= Revision comparison data =
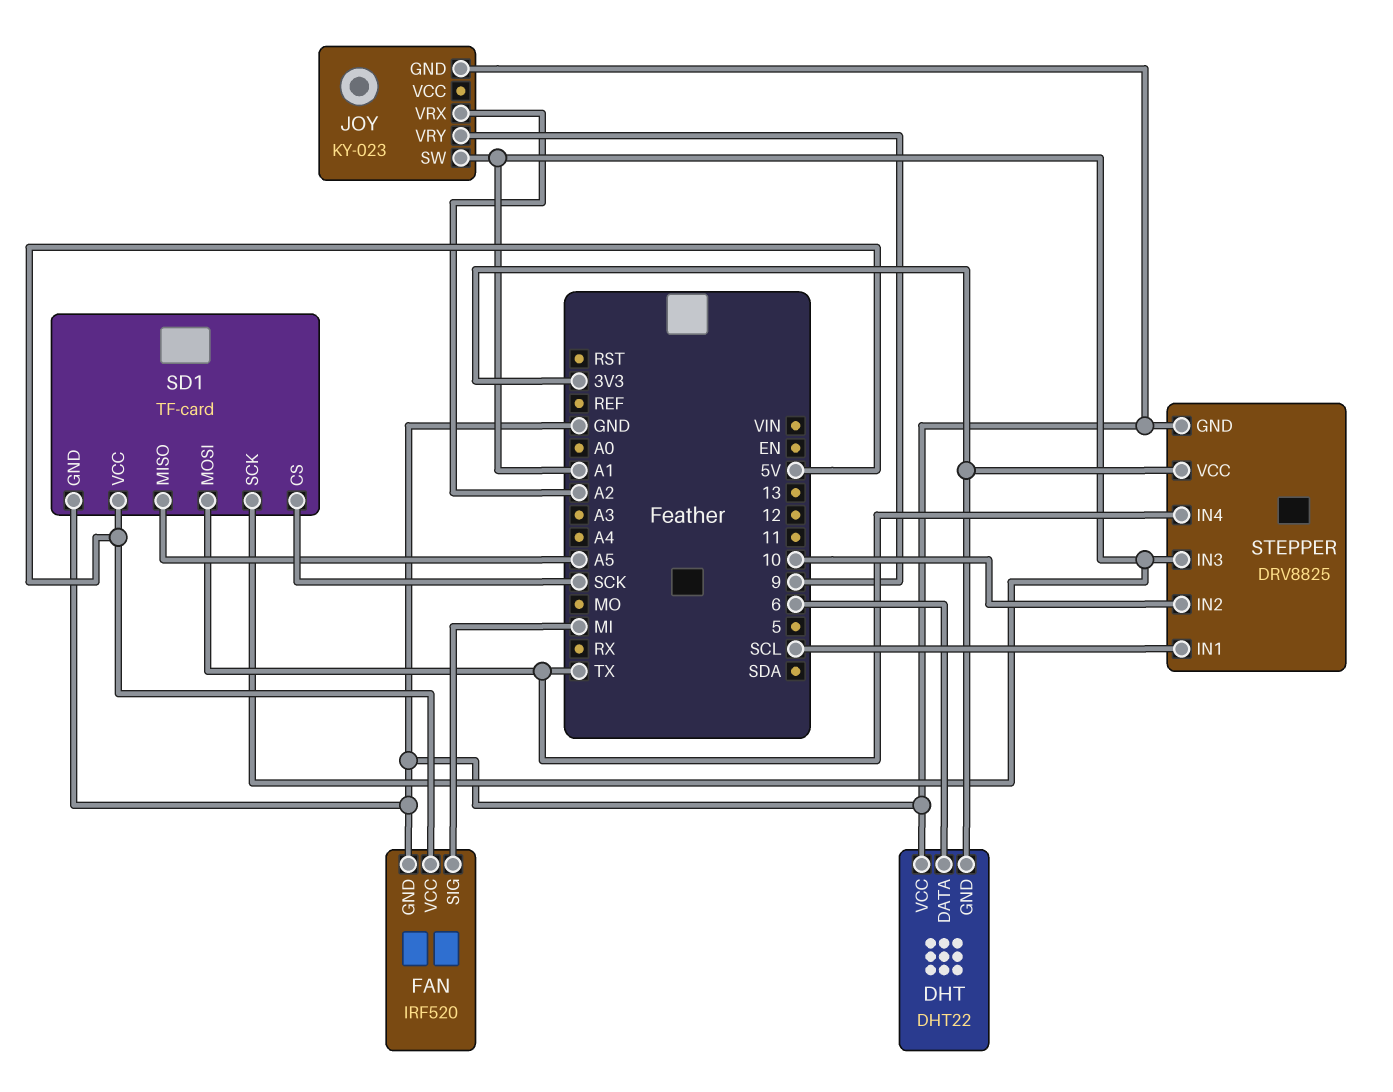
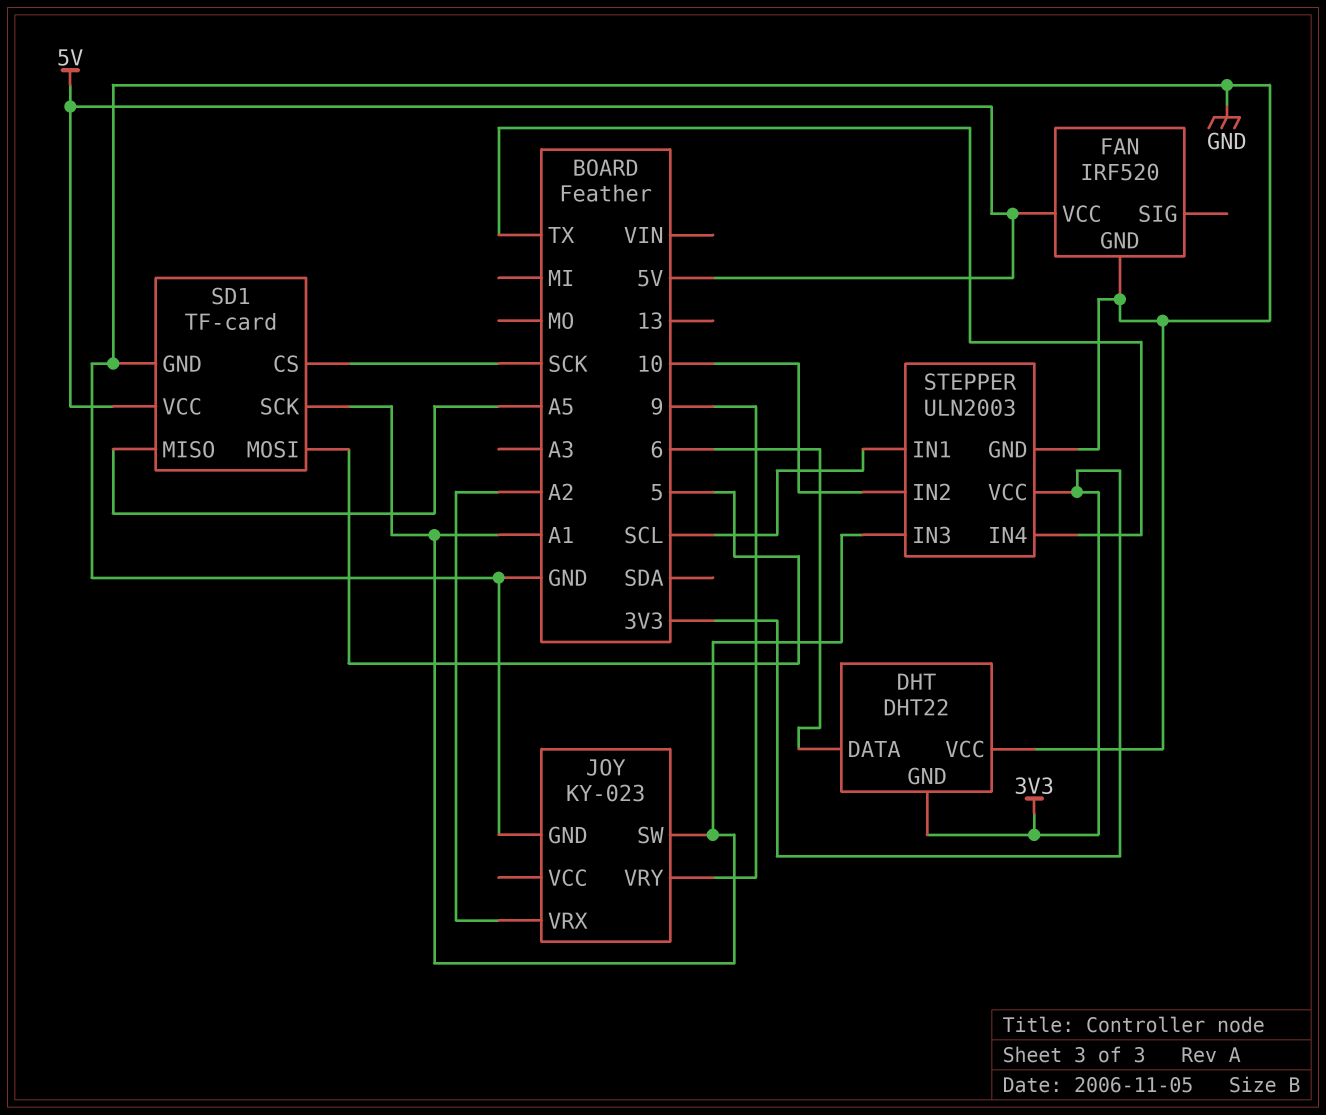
FAN pin SIG: MI -> none
SD1 pin MOSI: TX -> 5
STEPPER: DRV8825 -> ULN2003

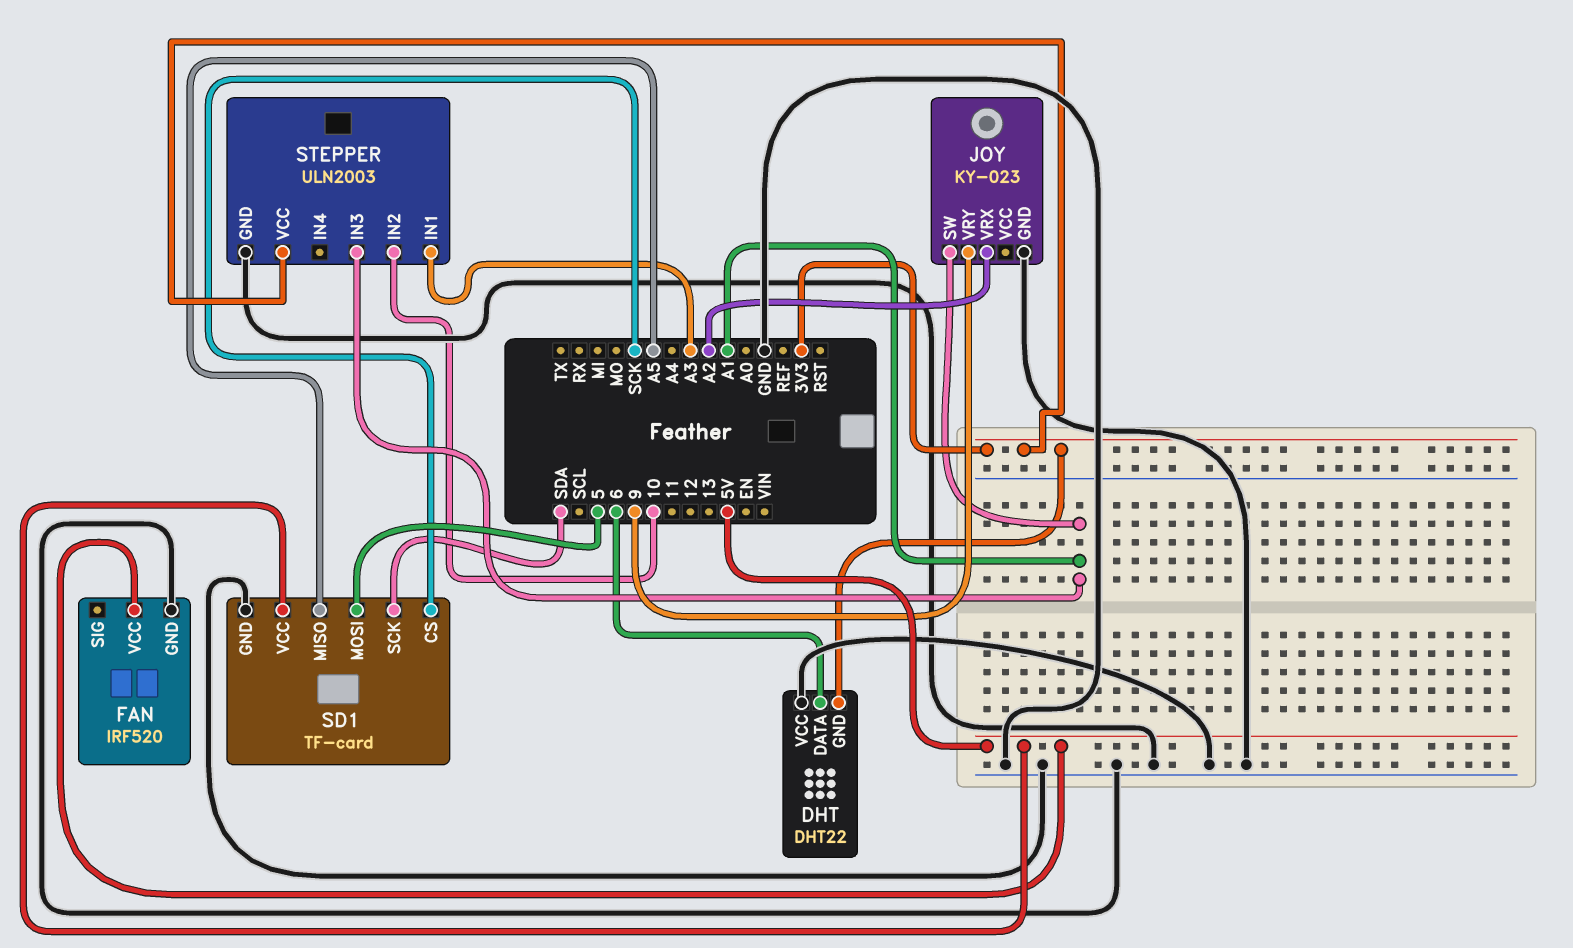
SD1 pin SCK: A1 -> SDA
STEPPER pin IN1: SCL -> A3
STEPPER pin IN4: TX -> none

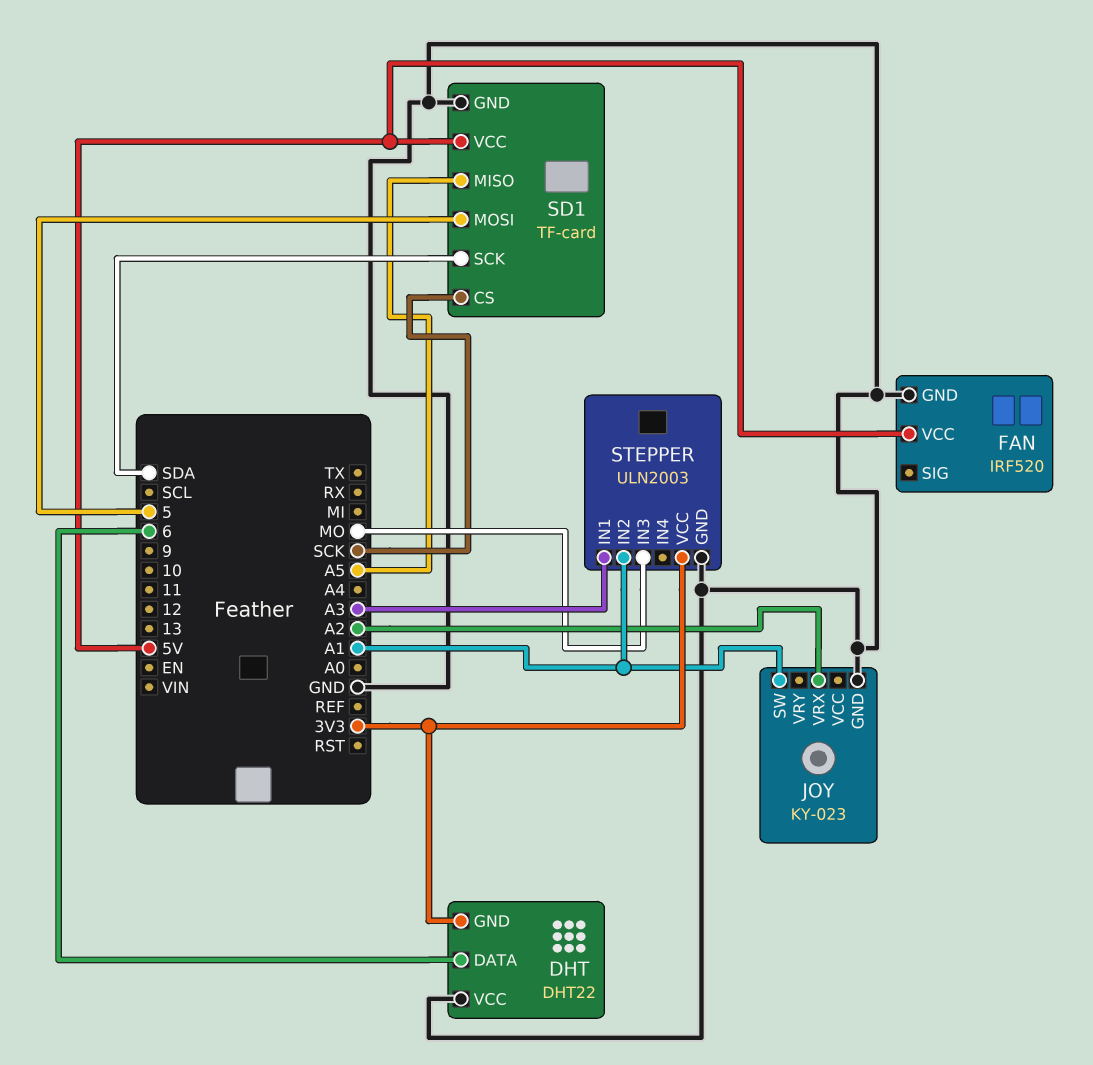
JOY pin VRY: 9 -> none
STEPPER pin IN2: 10 -> A1
STEPPER pin IN3: A1 -> MO

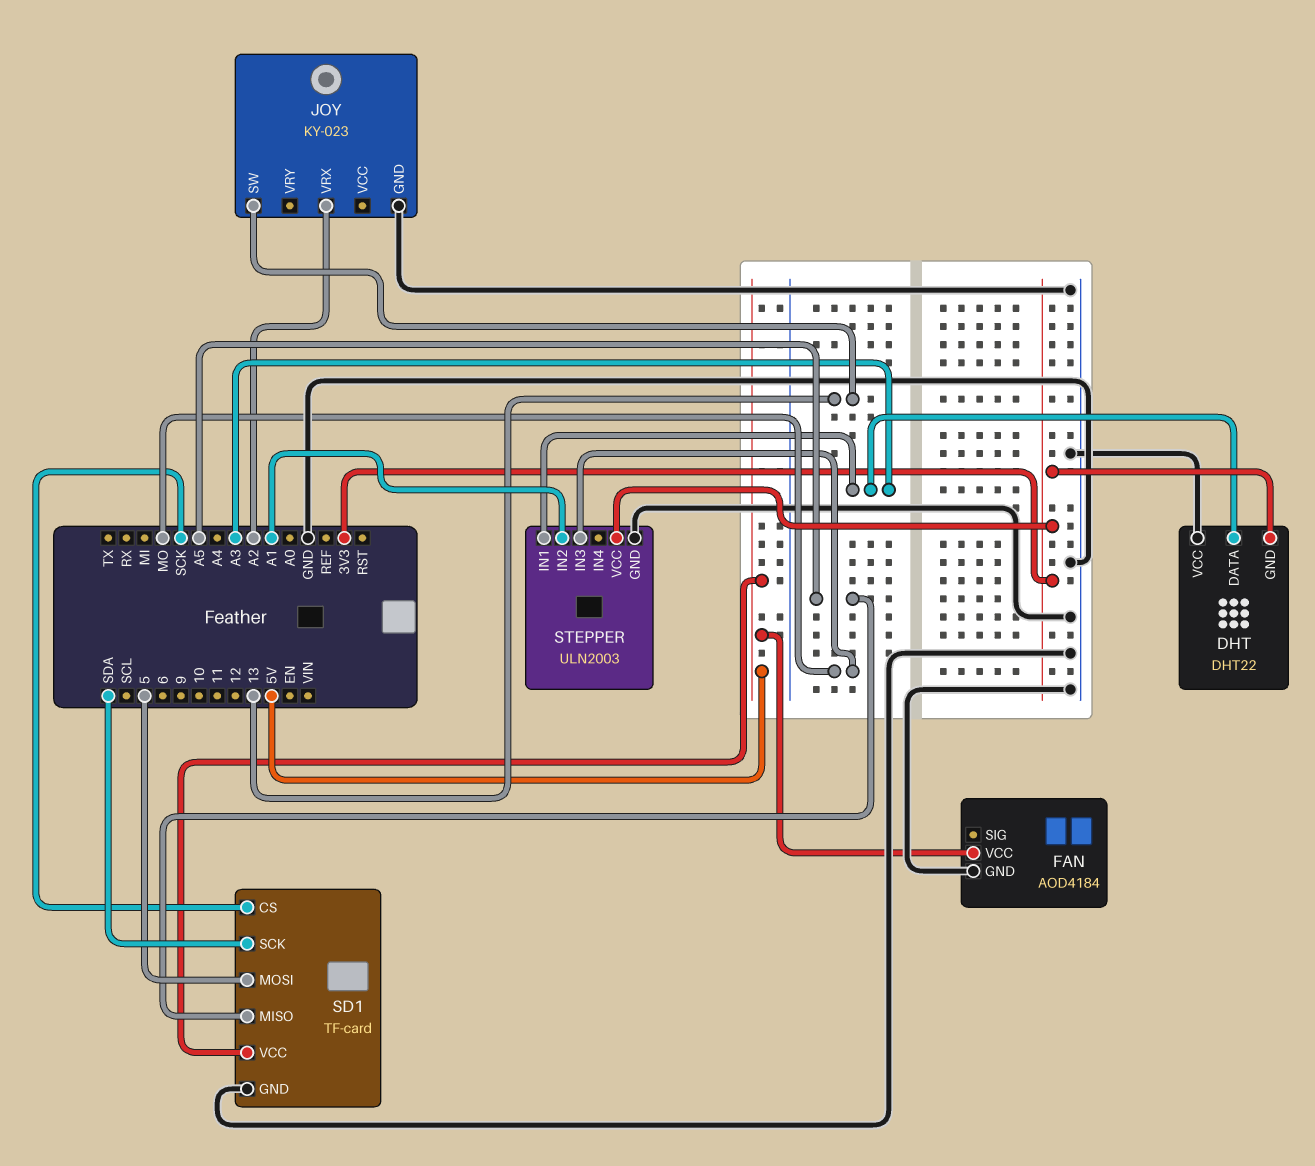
DHT pin DATA: 6 -> A3
FAN: IRF520 -> AOD4184
JOY pin SW: A1 -> 13

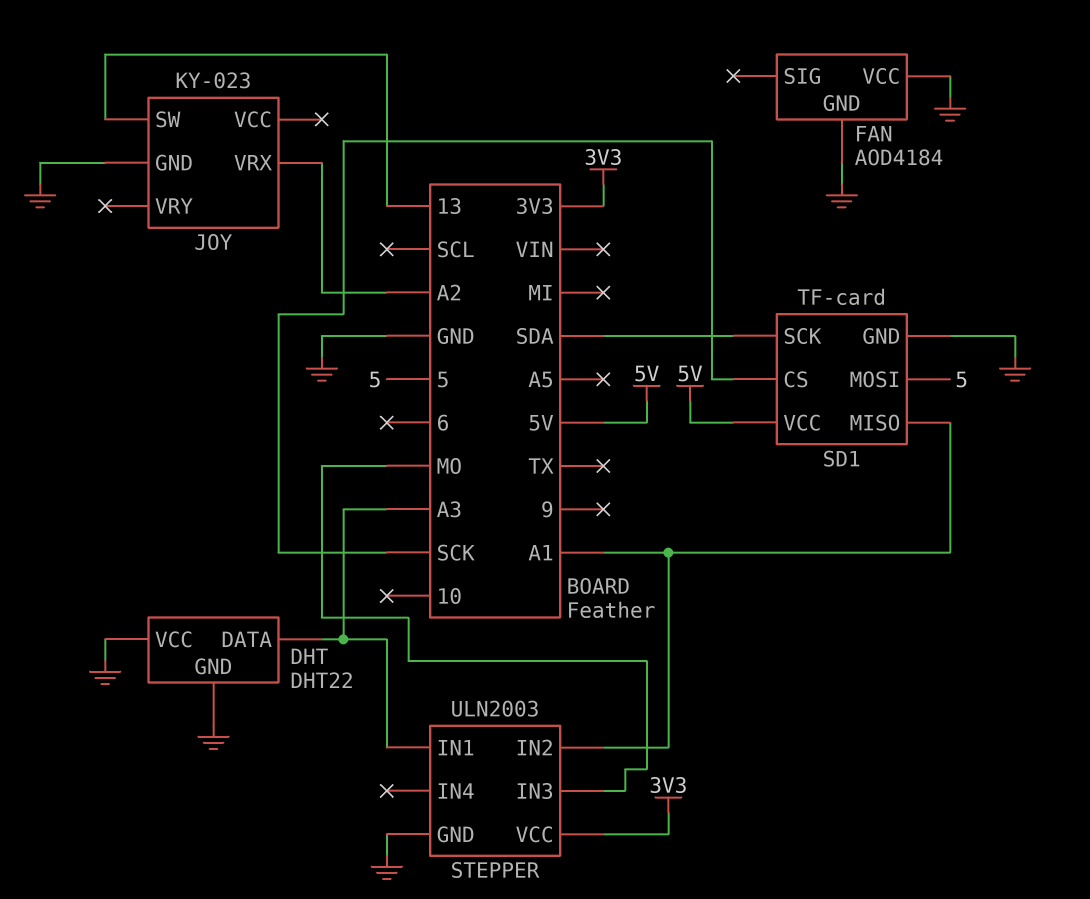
DHT pin GND: 3V3 -> GND
FAN pin VCC: 5V -> GND
SD1 pin MISO: A5 -> A1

= Task item =
Match on "STEPPER" and copy out every line of the entries that contains it.

= Problem solution =
STEPPER: DRV8825 -> ULN2003
STEPPER pin IN1: SCL -> A3
STEPPER pin IN4: TX -> none
STEPPER pin IN2: 10 -> A1
STEPPER pin IN3: A1 -> MO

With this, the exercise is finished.